Stored records
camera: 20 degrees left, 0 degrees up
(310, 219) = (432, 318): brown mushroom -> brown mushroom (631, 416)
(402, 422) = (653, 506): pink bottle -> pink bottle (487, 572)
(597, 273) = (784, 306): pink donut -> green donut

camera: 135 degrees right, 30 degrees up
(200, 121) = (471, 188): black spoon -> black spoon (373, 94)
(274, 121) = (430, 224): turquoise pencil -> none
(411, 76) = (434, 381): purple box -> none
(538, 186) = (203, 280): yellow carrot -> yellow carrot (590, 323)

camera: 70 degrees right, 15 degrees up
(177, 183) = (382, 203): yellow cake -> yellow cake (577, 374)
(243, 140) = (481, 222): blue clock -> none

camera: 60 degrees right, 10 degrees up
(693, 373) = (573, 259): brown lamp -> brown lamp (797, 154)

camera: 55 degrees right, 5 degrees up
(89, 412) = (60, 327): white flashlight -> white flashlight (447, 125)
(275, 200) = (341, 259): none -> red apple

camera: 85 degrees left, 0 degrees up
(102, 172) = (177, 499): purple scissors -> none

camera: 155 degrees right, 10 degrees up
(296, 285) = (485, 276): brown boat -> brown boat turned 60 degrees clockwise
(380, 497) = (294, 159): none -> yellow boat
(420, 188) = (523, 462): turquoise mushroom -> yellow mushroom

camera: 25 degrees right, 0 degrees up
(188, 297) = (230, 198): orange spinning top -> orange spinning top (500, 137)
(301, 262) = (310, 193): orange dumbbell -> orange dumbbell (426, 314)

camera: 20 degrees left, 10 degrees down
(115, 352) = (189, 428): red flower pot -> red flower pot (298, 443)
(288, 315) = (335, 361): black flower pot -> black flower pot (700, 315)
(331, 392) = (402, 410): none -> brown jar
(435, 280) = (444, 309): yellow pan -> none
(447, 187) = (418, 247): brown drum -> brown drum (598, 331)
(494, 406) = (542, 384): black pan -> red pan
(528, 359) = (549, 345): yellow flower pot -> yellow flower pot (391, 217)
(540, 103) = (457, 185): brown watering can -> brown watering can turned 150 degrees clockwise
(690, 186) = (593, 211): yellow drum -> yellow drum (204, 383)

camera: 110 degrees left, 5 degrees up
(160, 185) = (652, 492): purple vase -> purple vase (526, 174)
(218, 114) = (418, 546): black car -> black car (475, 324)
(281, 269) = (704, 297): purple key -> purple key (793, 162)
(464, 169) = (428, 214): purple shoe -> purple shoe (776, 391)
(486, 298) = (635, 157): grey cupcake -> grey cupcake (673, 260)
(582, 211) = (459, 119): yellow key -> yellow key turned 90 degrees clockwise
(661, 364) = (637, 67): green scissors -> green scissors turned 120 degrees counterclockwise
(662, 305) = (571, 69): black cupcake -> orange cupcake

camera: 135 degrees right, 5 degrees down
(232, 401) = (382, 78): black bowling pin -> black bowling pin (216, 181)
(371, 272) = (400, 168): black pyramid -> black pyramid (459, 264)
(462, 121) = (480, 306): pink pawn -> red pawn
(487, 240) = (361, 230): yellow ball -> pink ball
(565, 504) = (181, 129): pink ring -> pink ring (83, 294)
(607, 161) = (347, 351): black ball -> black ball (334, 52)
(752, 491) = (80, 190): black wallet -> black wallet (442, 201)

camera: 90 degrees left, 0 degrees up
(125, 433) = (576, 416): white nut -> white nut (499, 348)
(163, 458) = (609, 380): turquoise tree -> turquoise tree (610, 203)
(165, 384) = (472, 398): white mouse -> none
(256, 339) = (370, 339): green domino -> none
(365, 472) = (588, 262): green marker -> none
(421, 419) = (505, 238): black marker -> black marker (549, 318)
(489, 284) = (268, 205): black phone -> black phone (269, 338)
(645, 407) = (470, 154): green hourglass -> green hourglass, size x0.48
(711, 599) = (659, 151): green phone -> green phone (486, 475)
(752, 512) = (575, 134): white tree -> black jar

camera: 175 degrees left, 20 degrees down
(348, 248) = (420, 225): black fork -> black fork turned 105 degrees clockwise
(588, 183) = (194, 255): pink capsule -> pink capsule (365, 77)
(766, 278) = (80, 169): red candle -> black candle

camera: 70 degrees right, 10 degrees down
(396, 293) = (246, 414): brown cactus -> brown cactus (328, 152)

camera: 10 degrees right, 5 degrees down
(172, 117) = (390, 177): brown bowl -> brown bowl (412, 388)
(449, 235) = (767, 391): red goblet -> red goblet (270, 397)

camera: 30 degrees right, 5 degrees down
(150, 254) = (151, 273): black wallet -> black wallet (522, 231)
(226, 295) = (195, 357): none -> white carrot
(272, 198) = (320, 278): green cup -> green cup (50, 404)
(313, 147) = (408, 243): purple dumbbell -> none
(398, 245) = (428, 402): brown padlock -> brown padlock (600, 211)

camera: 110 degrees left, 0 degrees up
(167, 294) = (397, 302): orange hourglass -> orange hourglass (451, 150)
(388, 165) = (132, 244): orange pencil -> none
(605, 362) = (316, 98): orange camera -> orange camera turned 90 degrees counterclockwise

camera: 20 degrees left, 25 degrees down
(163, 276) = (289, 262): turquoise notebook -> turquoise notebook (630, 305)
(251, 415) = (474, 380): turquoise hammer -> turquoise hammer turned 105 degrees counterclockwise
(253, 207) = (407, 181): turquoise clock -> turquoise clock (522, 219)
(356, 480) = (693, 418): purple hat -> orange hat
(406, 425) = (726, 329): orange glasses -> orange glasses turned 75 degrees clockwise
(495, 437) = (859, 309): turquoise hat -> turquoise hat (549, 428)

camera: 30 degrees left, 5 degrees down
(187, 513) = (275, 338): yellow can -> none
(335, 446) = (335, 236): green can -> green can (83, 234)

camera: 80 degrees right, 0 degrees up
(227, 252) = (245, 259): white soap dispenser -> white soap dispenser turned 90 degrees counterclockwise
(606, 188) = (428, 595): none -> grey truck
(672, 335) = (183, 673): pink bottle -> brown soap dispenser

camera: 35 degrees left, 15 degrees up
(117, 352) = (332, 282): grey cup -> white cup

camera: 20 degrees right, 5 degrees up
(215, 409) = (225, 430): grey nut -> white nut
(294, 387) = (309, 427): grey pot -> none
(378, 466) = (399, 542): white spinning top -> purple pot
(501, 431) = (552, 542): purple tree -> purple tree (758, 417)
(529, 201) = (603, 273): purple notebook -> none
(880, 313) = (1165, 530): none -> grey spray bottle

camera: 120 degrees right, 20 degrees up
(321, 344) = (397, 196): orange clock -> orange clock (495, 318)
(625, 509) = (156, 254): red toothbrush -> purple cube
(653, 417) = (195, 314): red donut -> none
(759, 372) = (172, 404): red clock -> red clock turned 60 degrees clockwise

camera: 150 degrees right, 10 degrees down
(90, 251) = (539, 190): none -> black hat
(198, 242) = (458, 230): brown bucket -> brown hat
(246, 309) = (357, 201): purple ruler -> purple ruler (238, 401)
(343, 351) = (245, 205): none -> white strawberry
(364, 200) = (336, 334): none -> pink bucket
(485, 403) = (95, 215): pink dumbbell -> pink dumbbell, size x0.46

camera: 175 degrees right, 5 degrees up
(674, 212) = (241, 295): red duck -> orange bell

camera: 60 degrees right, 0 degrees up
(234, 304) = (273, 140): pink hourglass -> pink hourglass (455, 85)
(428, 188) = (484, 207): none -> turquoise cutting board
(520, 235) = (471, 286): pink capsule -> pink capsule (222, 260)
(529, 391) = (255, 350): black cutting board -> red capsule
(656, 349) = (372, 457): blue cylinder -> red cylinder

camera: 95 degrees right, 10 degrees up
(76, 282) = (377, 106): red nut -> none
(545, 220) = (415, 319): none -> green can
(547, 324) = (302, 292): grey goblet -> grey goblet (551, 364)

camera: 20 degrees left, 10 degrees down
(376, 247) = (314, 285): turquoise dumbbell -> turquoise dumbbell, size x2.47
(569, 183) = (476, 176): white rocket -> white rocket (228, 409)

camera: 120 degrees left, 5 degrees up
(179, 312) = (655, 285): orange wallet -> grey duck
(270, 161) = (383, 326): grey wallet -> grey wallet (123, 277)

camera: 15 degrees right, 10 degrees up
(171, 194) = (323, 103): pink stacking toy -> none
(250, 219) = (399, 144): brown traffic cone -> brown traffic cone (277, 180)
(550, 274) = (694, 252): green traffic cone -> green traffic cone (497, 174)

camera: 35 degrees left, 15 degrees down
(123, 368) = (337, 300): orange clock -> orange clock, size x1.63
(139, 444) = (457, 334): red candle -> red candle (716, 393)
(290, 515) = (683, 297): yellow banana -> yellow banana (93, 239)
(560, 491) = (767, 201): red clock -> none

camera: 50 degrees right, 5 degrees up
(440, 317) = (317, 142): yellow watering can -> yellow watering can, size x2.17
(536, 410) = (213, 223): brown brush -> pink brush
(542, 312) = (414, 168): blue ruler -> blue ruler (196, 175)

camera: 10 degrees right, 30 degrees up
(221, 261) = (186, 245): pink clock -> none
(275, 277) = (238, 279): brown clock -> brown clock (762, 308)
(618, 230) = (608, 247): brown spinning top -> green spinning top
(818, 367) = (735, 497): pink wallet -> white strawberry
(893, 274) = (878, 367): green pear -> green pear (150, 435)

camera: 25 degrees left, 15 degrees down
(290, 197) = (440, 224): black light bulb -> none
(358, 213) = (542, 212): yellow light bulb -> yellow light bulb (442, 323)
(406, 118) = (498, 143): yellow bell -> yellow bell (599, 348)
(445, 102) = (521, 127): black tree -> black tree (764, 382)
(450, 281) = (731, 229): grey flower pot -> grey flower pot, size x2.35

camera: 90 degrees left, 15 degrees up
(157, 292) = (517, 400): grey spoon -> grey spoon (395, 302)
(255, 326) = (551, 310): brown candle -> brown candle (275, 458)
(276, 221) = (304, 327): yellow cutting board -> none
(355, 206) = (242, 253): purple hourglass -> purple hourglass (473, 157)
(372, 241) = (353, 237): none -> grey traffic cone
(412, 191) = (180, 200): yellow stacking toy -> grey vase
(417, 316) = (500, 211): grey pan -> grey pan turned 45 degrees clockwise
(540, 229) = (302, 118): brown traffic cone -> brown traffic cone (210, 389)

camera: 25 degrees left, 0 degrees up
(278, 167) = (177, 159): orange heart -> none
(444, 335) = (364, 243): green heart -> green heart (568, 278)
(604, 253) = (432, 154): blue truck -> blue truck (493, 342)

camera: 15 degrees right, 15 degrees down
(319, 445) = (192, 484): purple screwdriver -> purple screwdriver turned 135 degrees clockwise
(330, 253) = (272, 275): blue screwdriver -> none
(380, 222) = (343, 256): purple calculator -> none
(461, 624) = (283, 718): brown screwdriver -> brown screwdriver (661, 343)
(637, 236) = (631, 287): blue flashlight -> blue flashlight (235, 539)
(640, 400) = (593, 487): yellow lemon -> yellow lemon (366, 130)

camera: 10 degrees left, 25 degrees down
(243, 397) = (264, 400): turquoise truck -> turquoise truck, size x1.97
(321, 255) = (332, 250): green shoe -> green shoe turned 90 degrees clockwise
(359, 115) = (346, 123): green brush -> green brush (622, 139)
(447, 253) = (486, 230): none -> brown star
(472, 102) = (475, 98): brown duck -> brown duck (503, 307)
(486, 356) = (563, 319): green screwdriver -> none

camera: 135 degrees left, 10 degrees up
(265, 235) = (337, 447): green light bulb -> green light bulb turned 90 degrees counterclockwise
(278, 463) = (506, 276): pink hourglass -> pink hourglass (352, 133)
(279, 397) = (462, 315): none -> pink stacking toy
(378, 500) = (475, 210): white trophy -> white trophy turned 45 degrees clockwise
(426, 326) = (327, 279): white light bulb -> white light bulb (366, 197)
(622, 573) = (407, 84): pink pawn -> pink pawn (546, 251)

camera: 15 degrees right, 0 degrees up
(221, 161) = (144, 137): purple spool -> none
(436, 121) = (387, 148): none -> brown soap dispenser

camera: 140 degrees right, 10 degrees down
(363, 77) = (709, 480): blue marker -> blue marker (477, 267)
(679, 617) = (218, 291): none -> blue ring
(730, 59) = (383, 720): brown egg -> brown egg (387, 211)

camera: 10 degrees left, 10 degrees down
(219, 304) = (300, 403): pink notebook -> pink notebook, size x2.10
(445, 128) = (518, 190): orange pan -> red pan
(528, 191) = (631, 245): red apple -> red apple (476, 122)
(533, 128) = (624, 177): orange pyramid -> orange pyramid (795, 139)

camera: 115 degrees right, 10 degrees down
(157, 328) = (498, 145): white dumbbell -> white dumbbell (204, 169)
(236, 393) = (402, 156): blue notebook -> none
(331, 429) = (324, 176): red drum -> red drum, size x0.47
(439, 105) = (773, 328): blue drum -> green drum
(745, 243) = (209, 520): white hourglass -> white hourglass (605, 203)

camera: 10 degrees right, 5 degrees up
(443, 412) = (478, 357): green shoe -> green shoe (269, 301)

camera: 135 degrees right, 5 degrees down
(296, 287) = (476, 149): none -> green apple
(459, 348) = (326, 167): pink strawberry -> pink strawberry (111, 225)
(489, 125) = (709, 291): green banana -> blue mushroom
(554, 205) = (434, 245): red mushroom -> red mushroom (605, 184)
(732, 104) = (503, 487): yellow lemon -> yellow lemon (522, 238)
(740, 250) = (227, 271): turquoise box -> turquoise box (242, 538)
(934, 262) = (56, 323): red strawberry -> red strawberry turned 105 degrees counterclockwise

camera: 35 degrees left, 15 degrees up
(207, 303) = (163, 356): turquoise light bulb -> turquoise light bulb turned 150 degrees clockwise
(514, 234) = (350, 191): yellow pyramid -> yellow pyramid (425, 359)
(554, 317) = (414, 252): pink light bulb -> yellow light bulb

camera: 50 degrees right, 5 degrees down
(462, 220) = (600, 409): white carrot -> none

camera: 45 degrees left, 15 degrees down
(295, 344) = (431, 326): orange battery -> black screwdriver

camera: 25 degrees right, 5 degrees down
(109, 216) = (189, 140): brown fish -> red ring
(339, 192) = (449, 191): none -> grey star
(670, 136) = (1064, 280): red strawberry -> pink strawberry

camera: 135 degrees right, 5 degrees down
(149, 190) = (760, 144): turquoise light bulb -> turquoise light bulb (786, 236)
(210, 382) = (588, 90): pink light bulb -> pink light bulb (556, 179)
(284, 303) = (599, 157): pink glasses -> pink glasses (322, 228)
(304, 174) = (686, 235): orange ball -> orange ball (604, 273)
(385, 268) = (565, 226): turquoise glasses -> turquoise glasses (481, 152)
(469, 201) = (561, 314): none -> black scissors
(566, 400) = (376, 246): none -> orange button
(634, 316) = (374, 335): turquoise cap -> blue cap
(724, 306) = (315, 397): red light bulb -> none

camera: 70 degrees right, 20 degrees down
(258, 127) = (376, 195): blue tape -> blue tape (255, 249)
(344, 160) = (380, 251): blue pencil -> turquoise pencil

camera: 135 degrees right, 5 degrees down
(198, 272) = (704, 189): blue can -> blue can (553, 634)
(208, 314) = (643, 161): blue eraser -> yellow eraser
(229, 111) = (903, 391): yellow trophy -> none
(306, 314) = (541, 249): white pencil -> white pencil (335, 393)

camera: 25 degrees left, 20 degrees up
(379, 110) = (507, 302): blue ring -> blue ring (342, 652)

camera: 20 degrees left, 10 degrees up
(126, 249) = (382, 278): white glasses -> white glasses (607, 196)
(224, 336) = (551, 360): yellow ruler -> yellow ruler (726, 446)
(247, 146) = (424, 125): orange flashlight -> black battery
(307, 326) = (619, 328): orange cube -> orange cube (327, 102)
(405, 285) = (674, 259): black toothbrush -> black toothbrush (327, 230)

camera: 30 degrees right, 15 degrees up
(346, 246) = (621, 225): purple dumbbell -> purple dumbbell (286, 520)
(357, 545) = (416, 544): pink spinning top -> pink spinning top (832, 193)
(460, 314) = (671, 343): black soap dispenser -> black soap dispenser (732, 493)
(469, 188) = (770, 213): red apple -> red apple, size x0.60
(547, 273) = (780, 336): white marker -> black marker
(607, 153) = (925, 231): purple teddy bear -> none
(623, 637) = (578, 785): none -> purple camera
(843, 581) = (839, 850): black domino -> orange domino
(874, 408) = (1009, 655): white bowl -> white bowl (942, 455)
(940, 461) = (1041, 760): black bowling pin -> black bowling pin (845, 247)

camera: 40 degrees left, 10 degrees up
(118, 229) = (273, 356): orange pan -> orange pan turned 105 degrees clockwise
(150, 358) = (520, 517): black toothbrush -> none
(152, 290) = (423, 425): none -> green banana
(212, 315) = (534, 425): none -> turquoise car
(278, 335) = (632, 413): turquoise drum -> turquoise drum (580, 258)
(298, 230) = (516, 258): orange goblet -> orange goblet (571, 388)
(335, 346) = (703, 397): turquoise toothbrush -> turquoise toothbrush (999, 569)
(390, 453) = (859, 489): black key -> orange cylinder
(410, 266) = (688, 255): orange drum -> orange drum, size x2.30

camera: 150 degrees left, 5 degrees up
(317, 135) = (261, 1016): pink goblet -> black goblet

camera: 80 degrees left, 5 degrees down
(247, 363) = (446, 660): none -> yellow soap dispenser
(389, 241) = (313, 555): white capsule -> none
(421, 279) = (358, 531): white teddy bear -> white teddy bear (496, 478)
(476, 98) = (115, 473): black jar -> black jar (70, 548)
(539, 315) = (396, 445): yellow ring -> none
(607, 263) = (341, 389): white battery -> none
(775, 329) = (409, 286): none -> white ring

:: What needs to be done ::
Look back at the entries above. Retype the line with "camera: 150 degrees right, 10 degrees down", the line with "(485, 403) = (95, 215): pink", and all lines in between.

:: Answer section ::
camera: 150 degrees right, 10 degrees down
(90, 251) = (539, 190): none -> black hat
(198, 242) = (458, 230): brown bucket -> brown hat
(246, 309) = (357, 201): purple ruler -> purple ruler (238, 401)
(343, 351) = (245, 205): none -> white strawberry
(364, 200) = (336, 334): none -> pink bucket
(485, 403) = (95, 215): pink dumbbell -> pink dumbbell, size x0.46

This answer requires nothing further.